(Spatial reasoning data)
━━━━━━

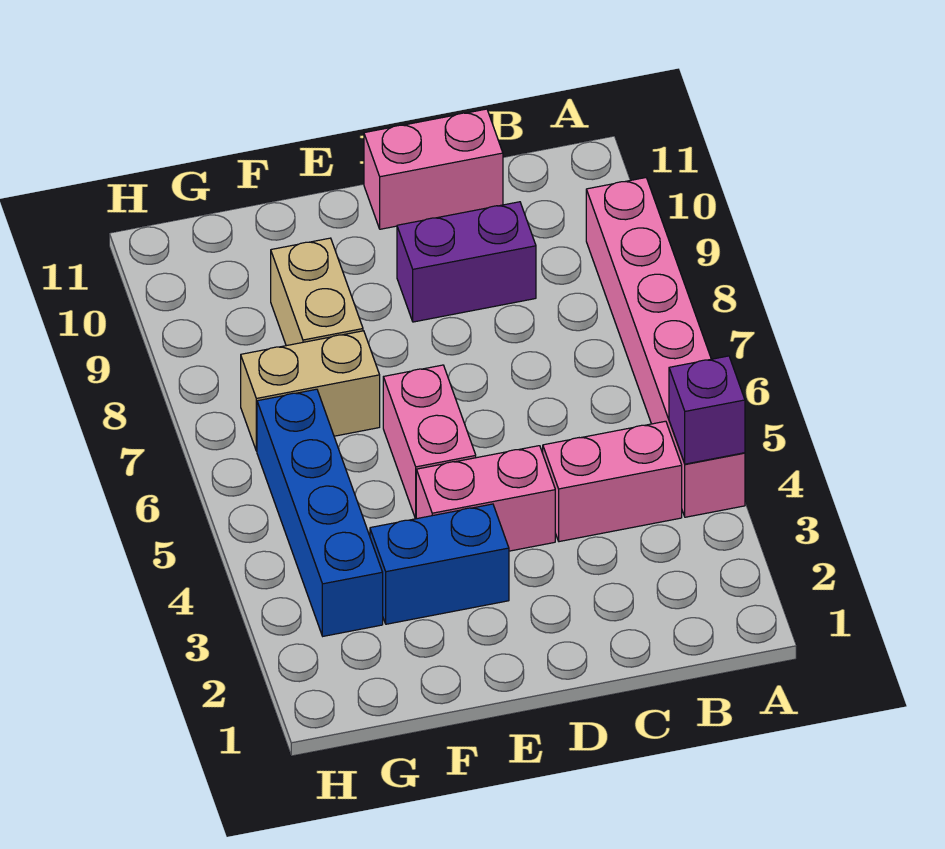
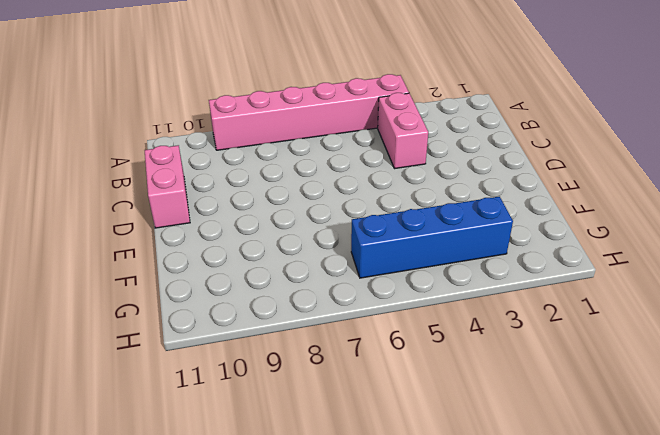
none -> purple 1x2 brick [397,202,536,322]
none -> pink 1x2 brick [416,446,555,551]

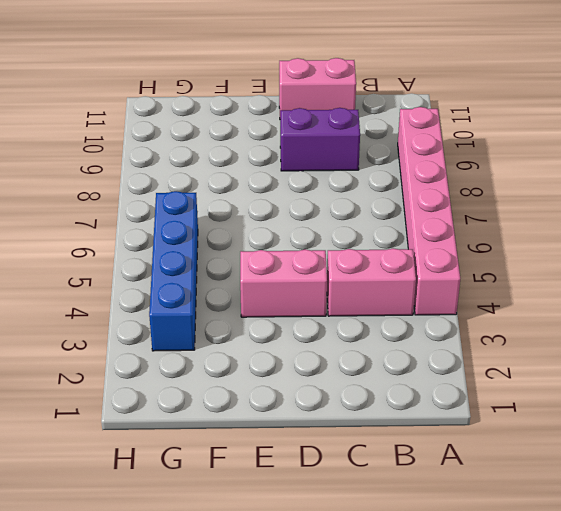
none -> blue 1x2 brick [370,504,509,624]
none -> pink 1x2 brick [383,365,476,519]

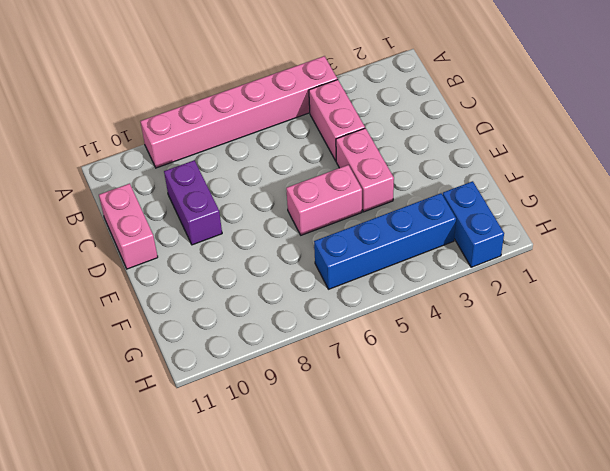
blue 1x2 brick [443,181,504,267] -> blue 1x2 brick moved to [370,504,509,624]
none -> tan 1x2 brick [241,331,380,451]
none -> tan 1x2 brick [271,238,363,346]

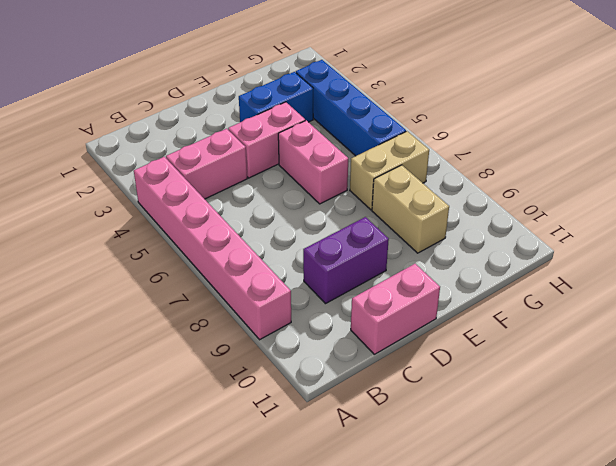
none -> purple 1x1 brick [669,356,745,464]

━━━━━━

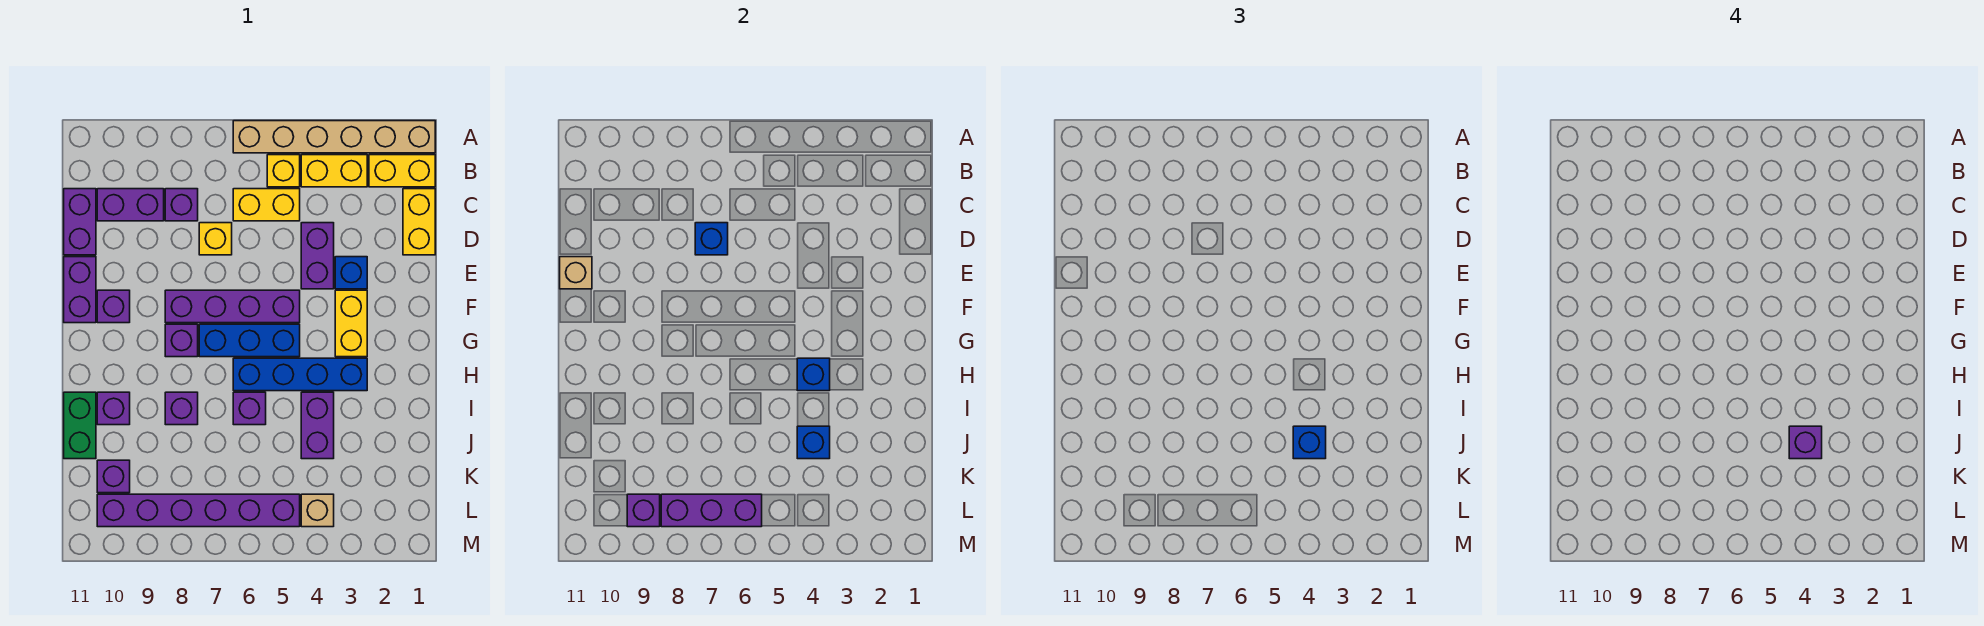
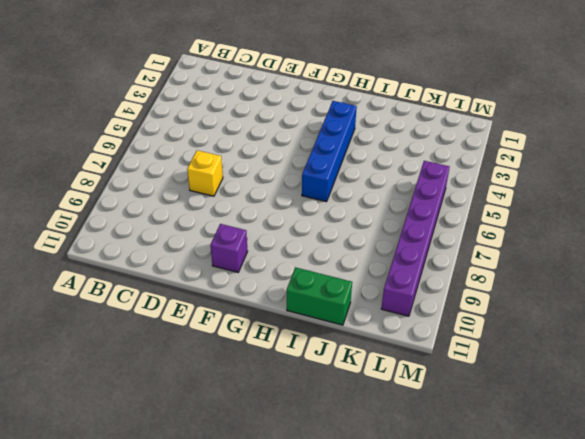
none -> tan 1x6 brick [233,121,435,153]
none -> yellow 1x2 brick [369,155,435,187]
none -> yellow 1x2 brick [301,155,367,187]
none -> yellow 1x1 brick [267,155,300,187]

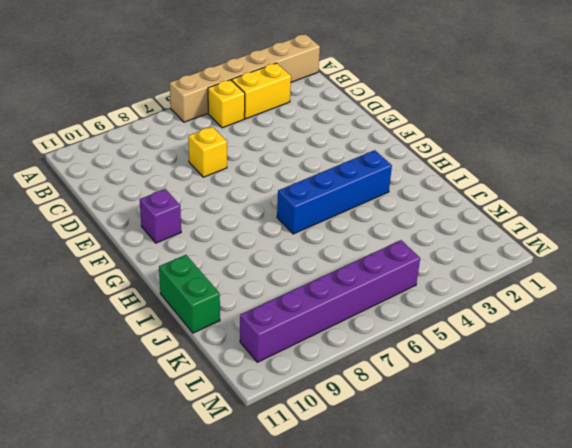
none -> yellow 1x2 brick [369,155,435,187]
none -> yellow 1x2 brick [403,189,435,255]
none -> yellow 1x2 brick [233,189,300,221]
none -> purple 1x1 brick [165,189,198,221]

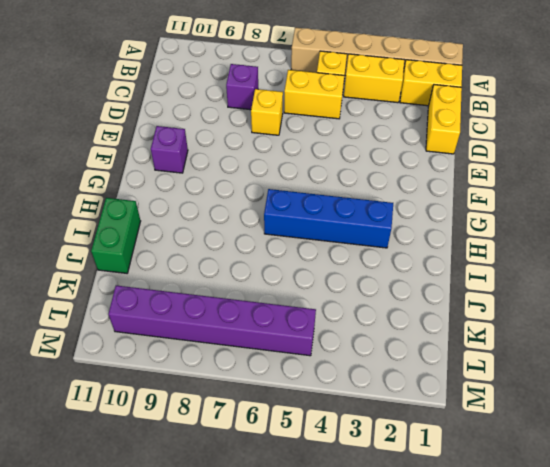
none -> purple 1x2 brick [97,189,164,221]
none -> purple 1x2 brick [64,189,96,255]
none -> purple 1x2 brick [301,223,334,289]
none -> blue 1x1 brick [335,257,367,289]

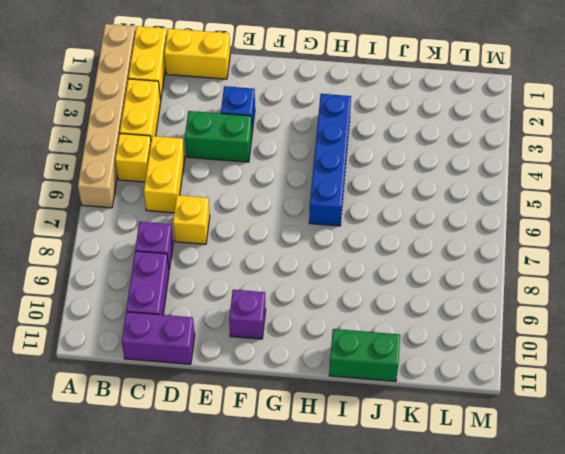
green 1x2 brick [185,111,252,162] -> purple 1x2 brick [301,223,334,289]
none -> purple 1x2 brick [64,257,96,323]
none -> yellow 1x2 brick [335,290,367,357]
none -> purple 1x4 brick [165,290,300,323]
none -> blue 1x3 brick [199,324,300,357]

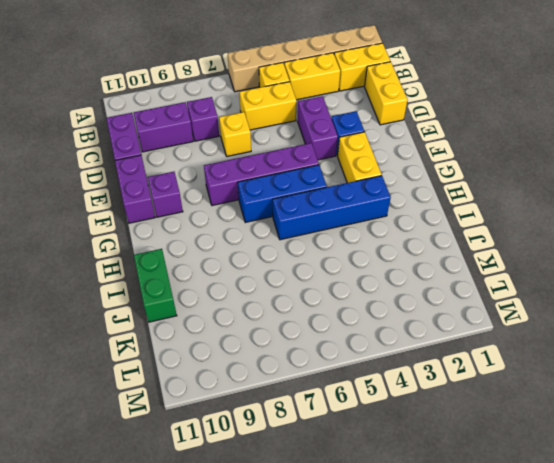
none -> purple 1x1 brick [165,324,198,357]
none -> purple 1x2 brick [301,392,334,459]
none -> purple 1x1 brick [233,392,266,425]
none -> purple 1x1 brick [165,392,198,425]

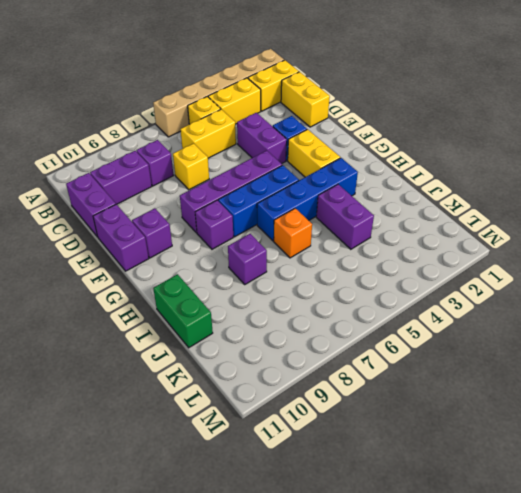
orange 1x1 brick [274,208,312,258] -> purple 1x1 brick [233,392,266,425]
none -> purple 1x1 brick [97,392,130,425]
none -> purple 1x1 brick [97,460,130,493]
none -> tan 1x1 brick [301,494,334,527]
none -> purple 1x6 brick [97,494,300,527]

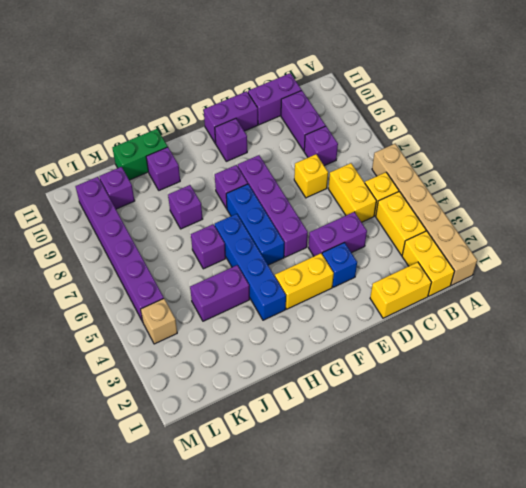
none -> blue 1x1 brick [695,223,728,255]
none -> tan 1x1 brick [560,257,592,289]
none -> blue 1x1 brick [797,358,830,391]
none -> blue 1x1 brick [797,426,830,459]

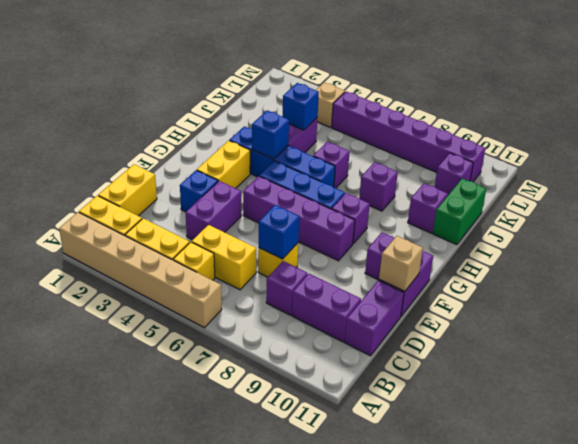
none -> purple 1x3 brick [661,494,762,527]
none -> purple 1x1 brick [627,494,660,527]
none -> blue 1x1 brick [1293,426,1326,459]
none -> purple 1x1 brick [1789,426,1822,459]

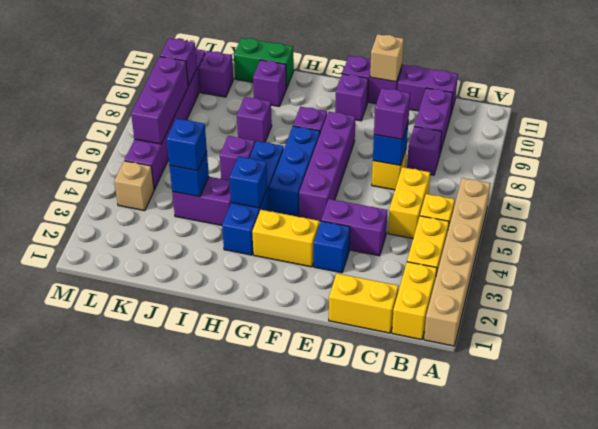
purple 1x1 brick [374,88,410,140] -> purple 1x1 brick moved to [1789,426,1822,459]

━━━━━━

**Directions:** Above are the records; copy exactly the lines from the one with "none -> purple 1x2 brick [397,202,536,322]" through the one with "none -> purple 1x1 brick [669,356,745,464]", including both, and nothing more. Leave out pictures.

**Result of the exercise:**
none -> purple 1x2 brick [397,202,536,322]
none -> pink 1x2 brick [416,446,555,551]

none -> blue 1x2 brick [370,504,509,624]
none -> pink 1x2 brick [383,365,476,519]

blue 1x2 brick [443,181,504,267] -> blue 1x2 brick moved to [370,504,509,624]
none -> tan 1x2 brick [241,331,380,451]
none -> tan 1x2 brick [271,238,363,346]

none -> purple 1x1 brick [669,356,745,464]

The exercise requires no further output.